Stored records
::::::::::
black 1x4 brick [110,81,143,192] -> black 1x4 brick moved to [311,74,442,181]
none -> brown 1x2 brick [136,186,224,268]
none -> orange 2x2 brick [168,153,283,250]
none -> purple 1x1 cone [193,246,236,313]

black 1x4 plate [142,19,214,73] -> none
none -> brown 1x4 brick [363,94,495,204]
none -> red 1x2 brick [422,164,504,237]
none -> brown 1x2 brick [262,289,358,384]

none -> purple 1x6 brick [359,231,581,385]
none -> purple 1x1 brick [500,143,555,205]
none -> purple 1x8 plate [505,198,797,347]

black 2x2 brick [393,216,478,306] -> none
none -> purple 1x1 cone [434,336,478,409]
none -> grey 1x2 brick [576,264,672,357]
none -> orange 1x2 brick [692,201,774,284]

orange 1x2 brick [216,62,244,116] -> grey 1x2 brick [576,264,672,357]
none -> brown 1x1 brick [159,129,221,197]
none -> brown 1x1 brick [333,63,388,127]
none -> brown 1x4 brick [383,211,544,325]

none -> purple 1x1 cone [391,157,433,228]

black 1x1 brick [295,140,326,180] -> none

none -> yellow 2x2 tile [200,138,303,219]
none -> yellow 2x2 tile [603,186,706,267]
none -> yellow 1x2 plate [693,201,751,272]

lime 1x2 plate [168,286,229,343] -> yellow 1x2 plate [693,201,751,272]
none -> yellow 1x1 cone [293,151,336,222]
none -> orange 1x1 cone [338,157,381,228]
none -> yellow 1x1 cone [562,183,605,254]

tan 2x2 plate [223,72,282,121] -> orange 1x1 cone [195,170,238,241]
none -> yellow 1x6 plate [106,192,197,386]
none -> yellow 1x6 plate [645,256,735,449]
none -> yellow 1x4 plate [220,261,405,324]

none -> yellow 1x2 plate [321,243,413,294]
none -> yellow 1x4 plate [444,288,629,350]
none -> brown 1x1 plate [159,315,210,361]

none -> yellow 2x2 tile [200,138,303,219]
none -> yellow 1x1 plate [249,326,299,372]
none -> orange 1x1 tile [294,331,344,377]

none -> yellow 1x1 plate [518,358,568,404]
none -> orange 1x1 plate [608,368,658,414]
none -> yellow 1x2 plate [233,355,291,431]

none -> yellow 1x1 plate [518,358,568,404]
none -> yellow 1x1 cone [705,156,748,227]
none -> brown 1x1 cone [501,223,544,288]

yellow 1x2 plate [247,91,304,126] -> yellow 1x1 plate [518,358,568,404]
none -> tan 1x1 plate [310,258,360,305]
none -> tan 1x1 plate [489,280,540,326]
::::::::::
▶ _PROMPT_:
For each line in the entries that contains the string "black", make a copy.

▶ _RESULT OF THE EXERCISE_:
black 1x4 brick [110,81,143,192] -> black 1x4 brick moved to [311,74,442,181]
black 1x4 plate [142,19,214,73] -> none
black 2x2 brick [393,216,478,306] -> none
black 1x1 brick [295,140,326,180] -> none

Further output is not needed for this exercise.